*WHAT IS EXPECTED*. Please check every line of the listing for "dado" and copy each line where it is found.

*SOURCE DATA*.
[Start of section]

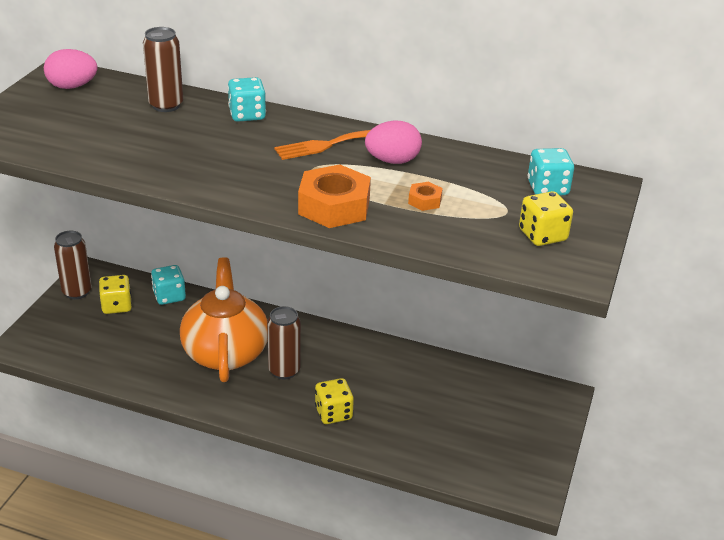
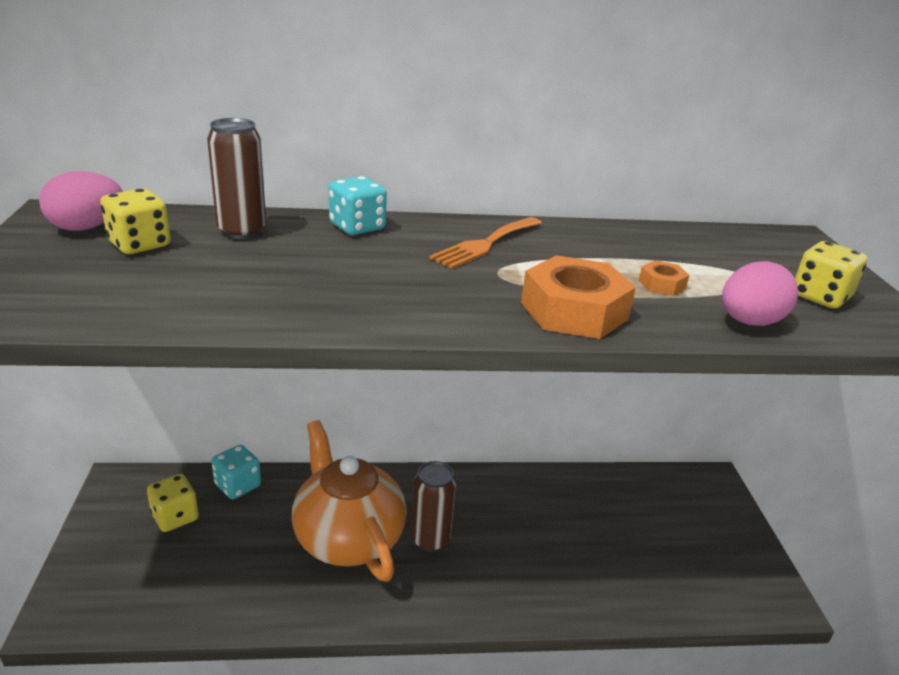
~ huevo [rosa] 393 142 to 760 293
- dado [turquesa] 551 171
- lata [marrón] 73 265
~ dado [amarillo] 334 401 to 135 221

[End of section]

*PROBLEM SOLUTION*.
- dado [turquesa] 551 171
~ dado [amarillo] 334 401 to 135 221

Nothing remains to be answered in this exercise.